*** DATA ***

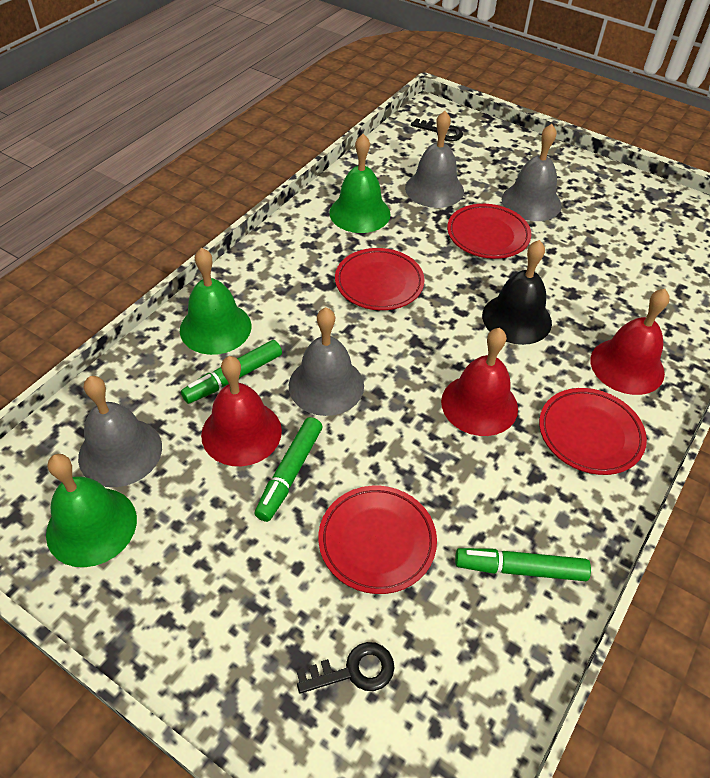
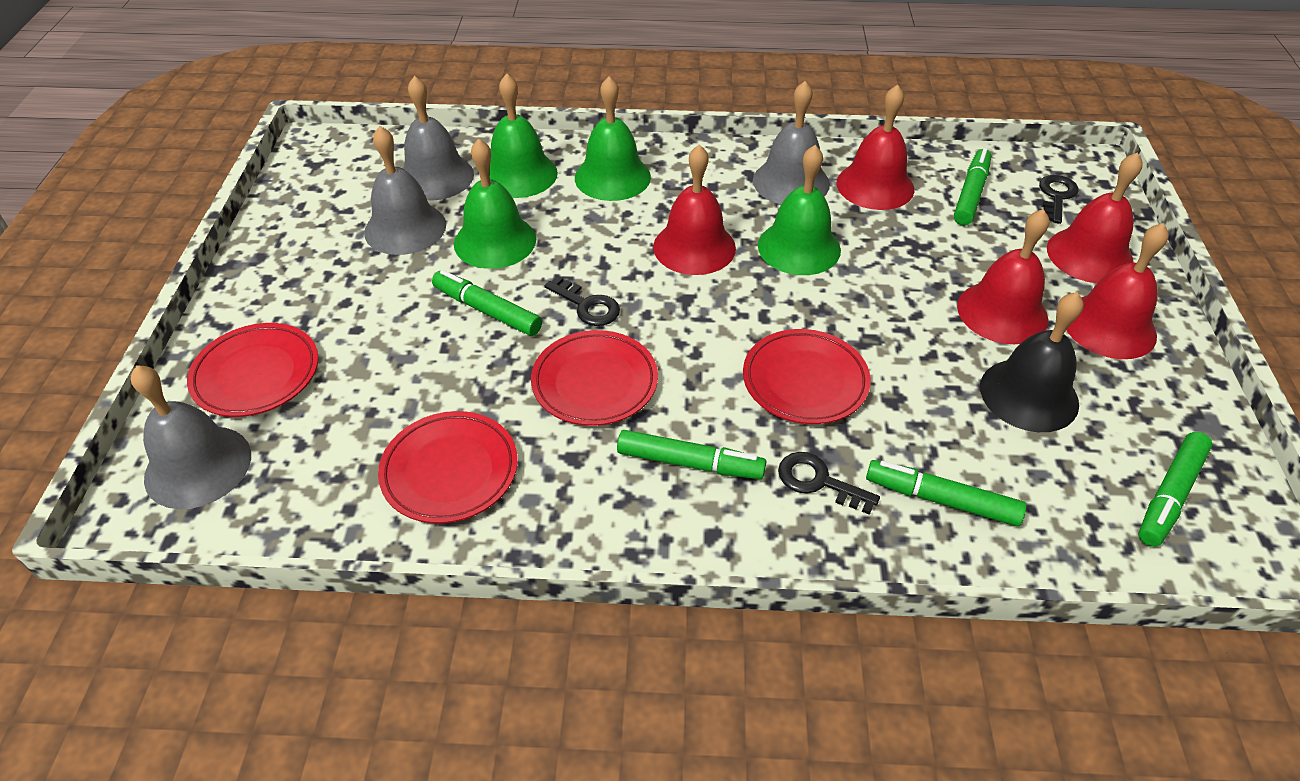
black key: 2 -> 3
green bell: 3 -> 4
green marker: 3 -> 5
red bell: 3 -> 5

*** End of DATA ***

WORK TASK: Copy out all the data exactly. The images should not appear in the copy.

TASK ANSWER:
black key: 2 -> 3
green bell: 3 -> 4
green marker: 3 -> 5
red bell: 3 -> 5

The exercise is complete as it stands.